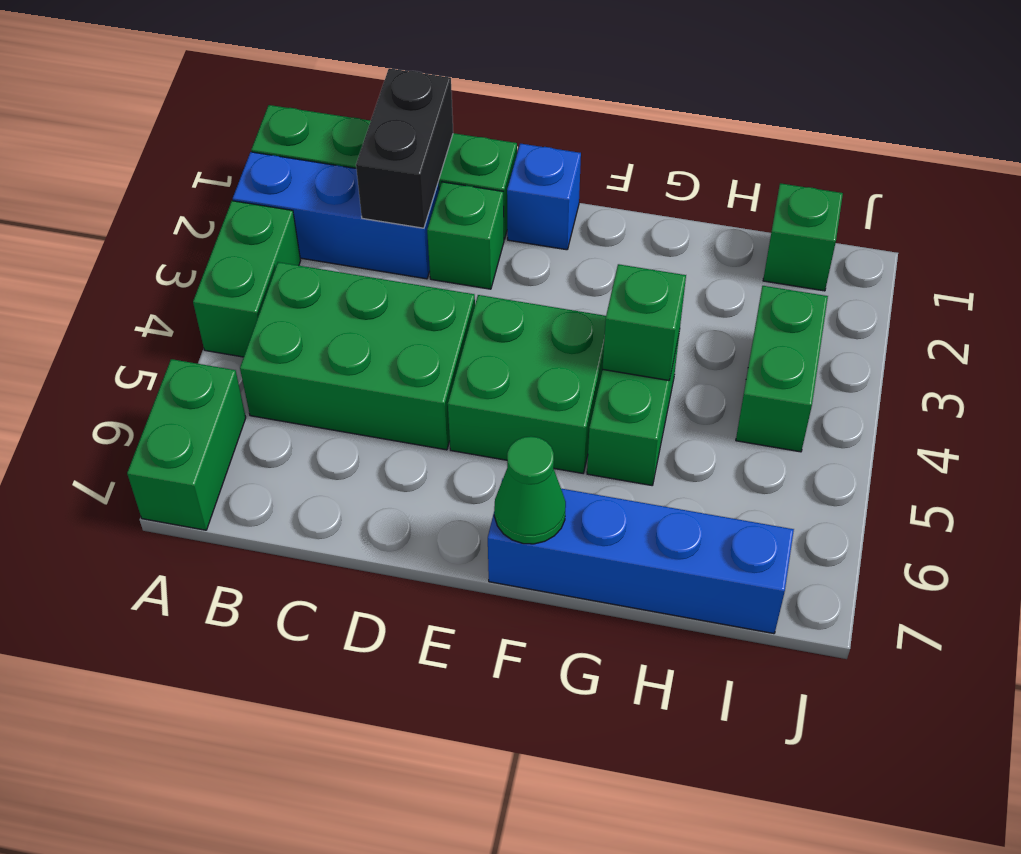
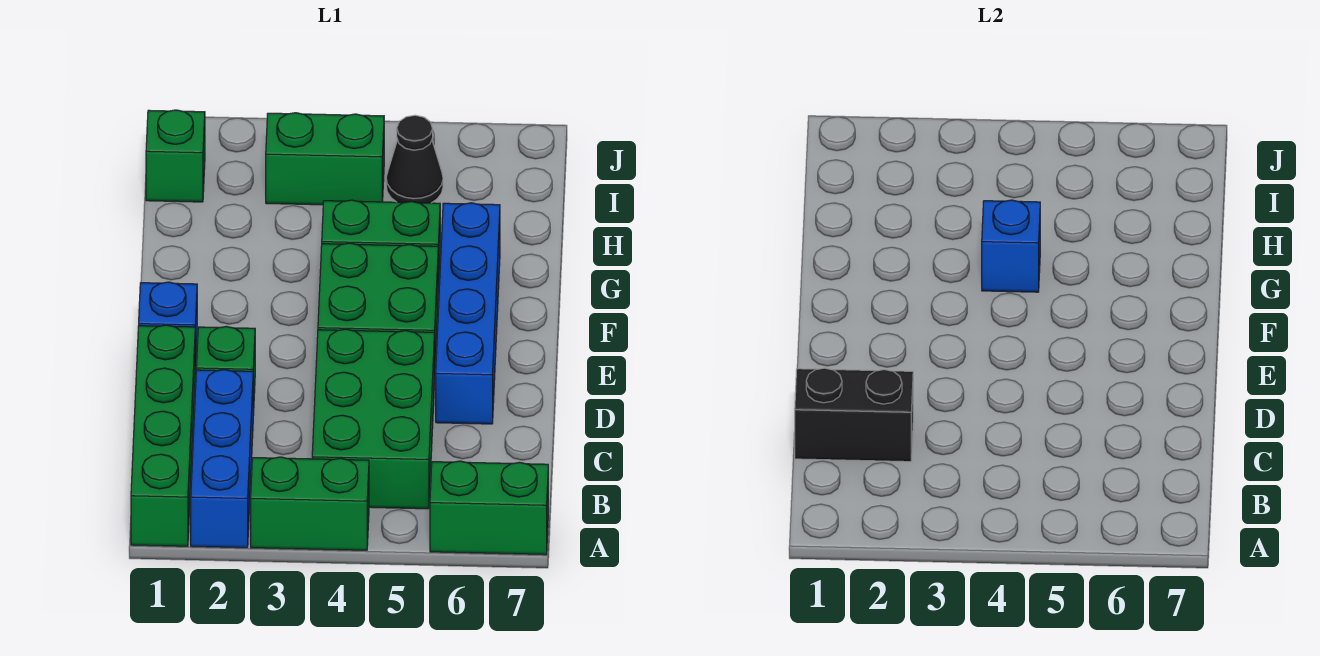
blue brick F7:I7 level 1 -> blue brick D6:G6 level 1
green cone F7 level 2 -> none
green brick G4 level 2 -> blue brick G4 level 2
none -> black cone I5 level 1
────────────────────
Task description
Across the data, how many lines have the word "green" in them? Respond with the number alone.

Your solution
2